-- begin --

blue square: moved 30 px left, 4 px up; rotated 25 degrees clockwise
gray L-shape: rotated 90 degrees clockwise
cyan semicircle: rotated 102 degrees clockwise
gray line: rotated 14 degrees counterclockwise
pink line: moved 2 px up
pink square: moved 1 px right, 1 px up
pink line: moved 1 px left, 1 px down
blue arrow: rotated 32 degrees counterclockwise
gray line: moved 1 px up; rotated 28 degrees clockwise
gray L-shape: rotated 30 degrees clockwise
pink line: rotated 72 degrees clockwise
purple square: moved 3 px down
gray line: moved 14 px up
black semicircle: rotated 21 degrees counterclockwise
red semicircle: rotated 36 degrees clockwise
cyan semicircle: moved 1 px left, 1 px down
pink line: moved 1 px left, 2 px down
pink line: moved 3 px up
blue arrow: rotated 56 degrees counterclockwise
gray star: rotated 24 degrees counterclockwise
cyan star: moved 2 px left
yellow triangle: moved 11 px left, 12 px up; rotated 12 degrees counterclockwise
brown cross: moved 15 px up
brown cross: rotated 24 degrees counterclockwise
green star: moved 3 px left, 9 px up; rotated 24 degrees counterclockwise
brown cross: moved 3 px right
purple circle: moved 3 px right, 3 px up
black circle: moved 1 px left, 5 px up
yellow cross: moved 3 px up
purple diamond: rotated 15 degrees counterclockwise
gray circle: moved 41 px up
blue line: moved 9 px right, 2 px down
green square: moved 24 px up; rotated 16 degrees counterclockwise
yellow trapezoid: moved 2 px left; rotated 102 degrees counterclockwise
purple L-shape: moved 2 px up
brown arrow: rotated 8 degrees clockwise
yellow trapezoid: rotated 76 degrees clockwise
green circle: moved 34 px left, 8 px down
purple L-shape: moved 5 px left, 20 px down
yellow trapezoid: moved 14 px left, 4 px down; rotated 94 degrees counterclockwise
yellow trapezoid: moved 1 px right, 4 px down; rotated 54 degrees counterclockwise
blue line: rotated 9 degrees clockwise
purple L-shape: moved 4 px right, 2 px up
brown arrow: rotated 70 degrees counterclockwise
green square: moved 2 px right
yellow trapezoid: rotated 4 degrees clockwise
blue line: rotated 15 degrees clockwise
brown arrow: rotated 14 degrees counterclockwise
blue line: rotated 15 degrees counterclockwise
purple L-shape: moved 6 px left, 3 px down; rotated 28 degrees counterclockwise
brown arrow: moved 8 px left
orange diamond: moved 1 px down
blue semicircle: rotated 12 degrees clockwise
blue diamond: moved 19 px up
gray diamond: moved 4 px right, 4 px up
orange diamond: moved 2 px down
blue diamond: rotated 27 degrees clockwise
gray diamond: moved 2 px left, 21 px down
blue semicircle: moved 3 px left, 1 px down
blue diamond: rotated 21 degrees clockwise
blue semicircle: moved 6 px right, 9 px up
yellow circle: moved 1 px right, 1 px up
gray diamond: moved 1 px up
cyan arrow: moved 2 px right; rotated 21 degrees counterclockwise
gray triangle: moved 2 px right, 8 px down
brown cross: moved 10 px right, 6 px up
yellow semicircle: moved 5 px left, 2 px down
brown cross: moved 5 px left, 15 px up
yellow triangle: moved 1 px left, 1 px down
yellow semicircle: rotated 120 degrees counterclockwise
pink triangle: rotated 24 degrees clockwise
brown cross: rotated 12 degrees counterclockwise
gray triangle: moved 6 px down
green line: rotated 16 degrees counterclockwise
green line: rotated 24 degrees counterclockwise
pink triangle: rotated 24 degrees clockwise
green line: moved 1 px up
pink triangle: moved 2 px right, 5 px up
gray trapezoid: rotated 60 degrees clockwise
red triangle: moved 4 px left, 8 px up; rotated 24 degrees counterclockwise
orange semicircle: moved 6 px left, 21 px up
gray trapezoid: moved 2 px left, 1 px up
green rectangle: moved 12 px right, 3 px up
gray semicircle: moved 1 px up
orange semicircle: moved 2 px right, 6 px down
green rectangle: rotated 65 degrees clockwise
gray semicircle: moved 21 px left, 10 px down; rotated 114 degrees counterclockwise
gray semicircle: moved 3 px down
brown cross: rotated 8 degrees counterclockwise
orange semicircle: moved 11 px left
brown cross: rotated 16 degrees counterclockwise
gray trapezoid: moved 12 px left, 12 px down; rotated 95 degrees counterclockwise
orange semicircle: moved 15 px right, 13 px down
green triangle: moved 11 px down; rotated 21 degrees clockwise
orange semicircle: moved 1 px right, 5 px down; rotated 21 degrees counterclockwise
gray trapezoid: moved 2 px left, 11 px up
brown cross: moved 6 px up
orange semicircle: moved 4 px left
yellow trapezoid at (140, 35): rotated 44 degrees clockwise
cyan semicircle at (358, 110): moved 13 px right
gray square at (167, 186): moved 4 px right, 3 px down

-- end --

State how many lines of the material contain the string "shape", treating uppercase and lowercase as different, and give only that number.

6